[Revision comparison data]
▶
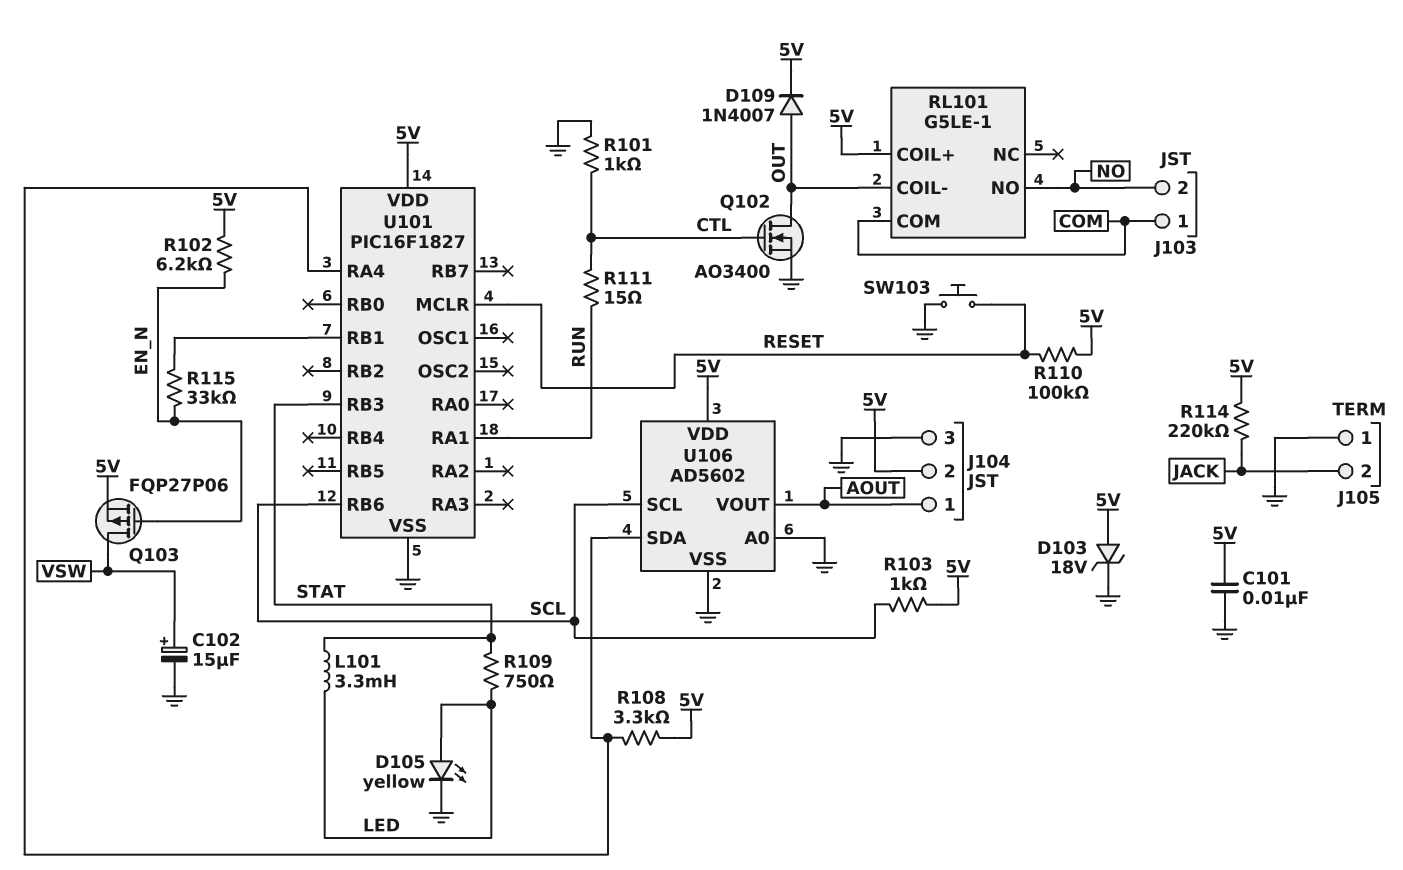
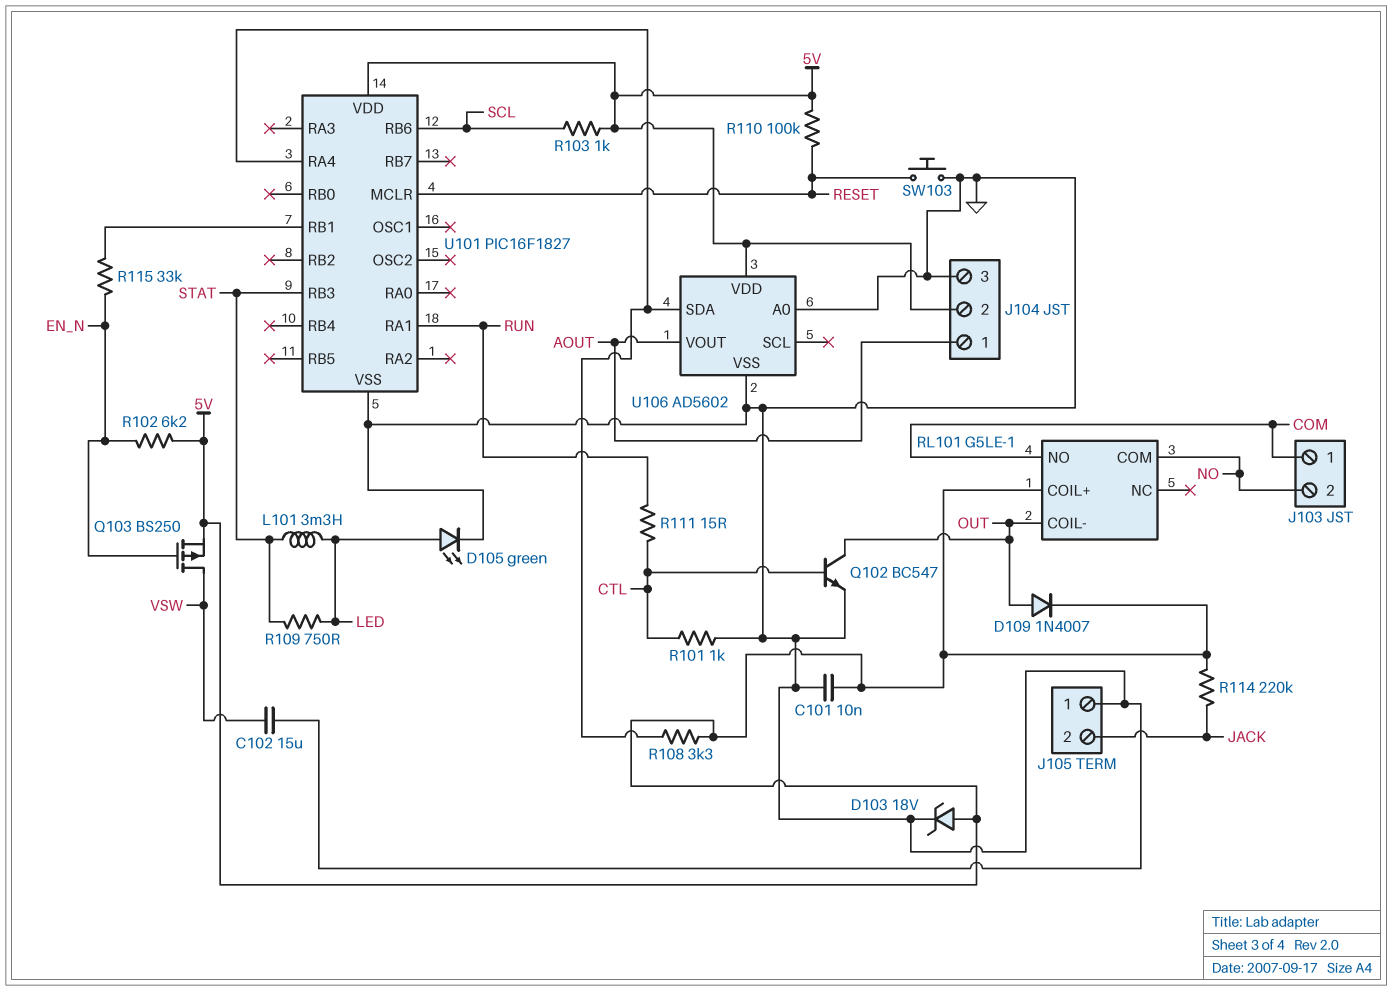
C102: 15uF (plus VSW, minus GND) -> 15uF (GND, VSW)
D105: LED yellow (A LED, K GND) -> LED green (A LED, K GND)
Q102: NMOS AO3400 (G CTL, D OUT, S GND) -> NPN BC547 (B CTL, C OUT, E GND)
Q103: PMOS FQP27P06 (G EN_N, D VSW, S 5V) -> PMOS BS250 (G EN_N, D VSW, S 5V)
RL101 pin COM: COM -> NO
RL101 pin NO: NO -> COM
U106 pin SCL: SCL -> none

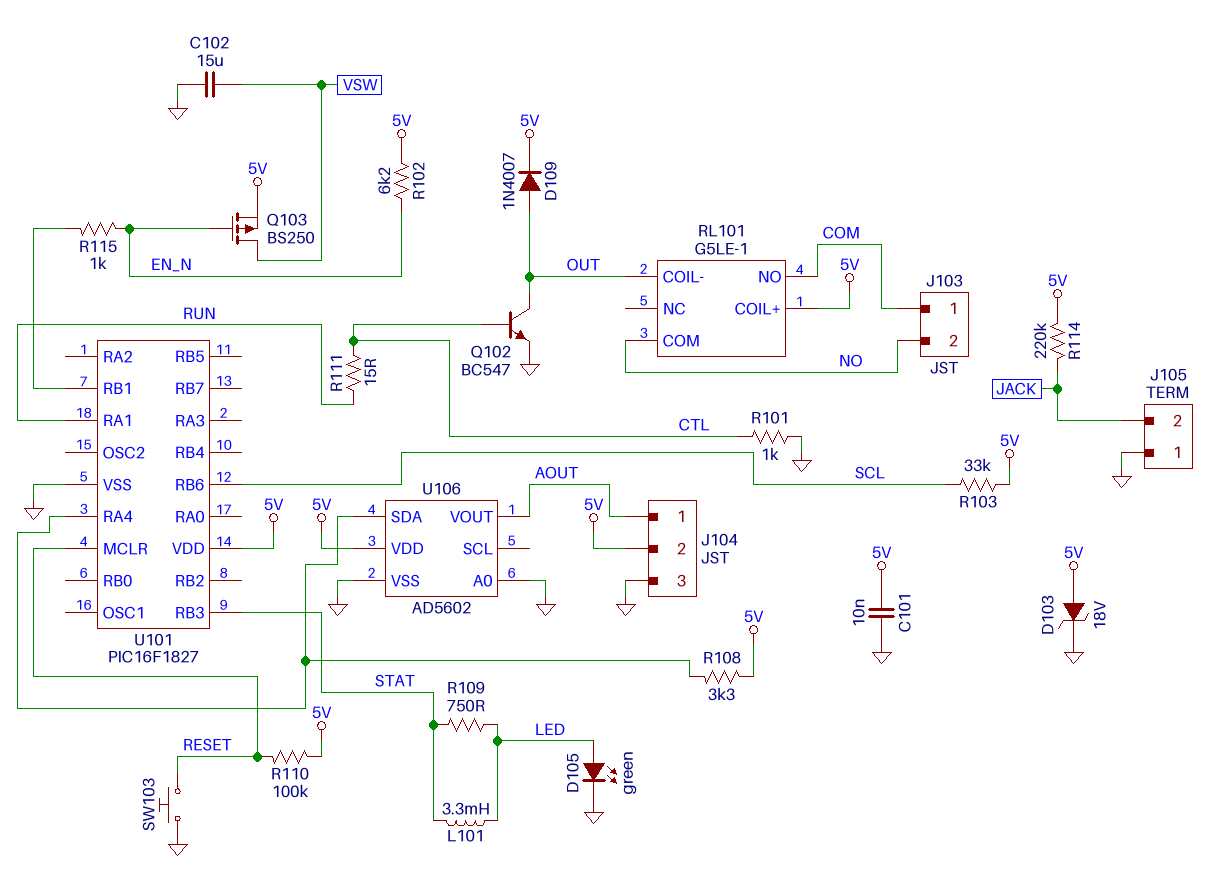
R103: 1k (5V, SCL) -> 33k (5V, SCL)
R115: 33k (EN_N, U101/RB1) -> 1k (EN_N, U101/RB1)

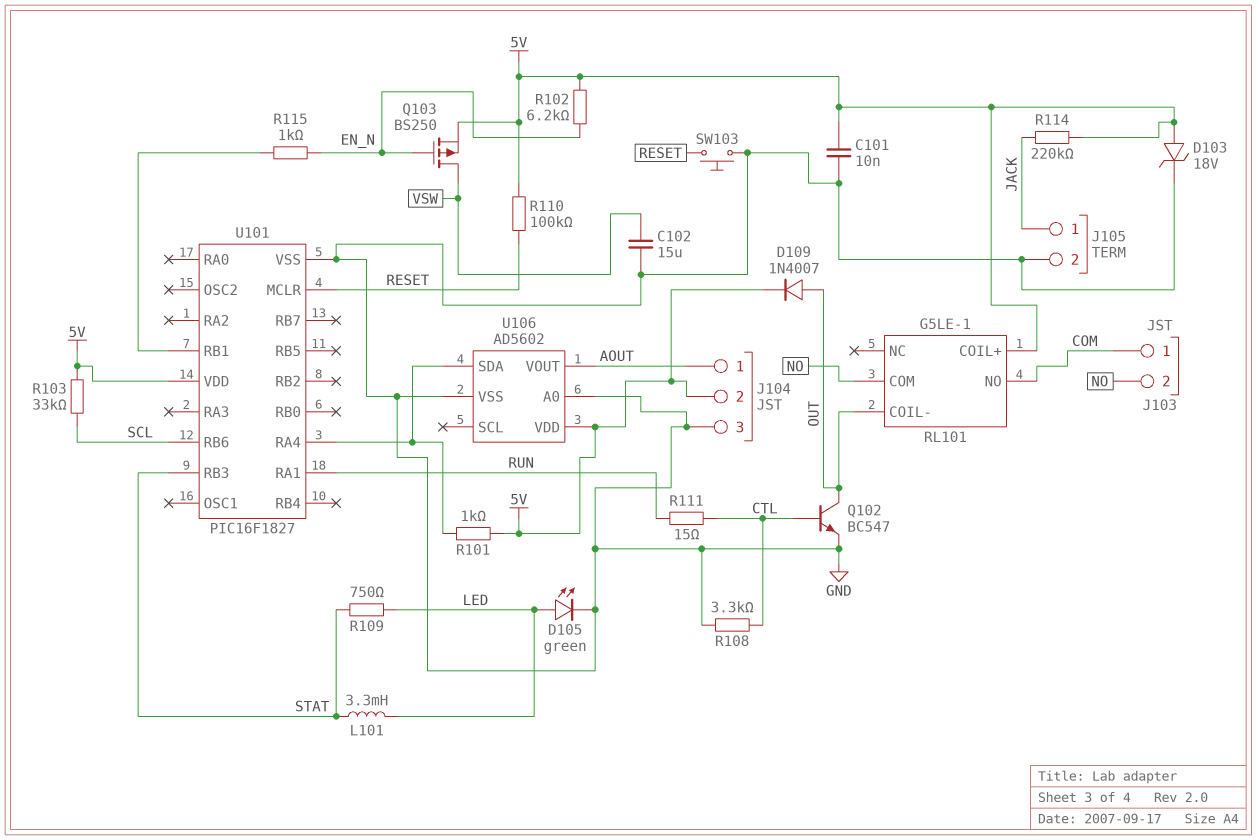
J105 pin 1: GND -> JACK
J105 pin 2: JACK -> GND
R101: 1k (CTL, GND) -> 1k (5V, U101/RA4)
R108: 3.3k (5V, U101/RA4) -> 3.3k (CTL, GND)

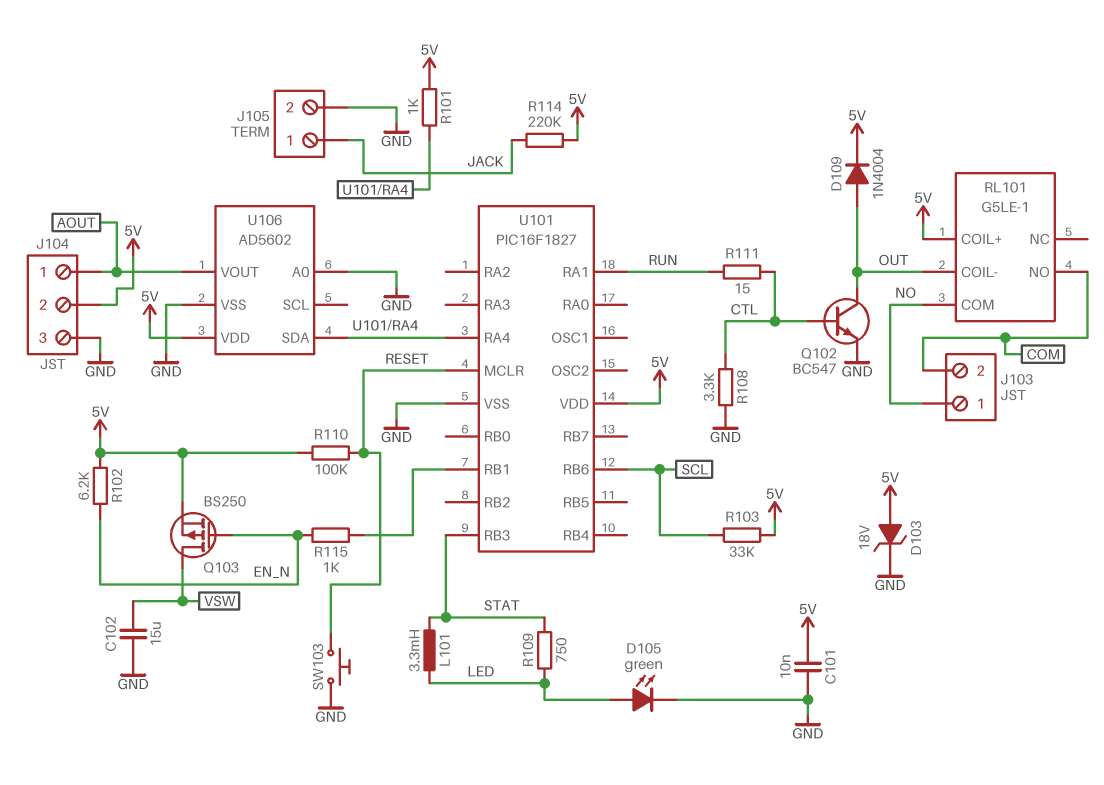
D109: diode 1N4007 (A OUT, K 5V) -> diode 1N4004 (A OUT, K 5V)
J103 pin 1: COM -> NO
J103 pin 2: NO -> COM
◀
**Problem details**
All entries must be written out again exactly as given, with no pictures in the copy.

**Task answer**
C102: 15uF (plus VSW, minus GND) -> 15uF (GND, VSW)
D105: LED yellow (A LED, K GND) -> LED green (A LED, K GND)
Q102: NMOS AO3400 (G CTL, D OUT, S GND) -> NPN BC547 (B CTL, C OUT, E GND)
Q103: PMOS FQP27P06 (G EN_N, D VSW, S 5V) -> PMOS BS250 (G EN_N, D VSW, S 5V)
RL101 pin COM: COM -> NO
RL101 pin NO: NO -> COM
U106 pin SCL: SCL -> none

R103: 1k (5V, SCL) -> 33k (5V, SCL)
R115: 33k (EN_N, U101/RB1) -> 1k (EN_N, U101/RB1)

J105 pin 1: GND -> JACK
J105 pin 2: JACK -> GND
R101: 1k (CTL, GND) -> 1k (5V, U101/RA4)
R108: 3.3k (5V, U101/RA4) -> 3.3k (CTL, GND)

D109: diode 1N4007 (A OUT, K 5V) -> diode 1N4004 (A OUT, K 5V)
J103 pin 1: COM -> NO
J103 pin 2: NO -> COM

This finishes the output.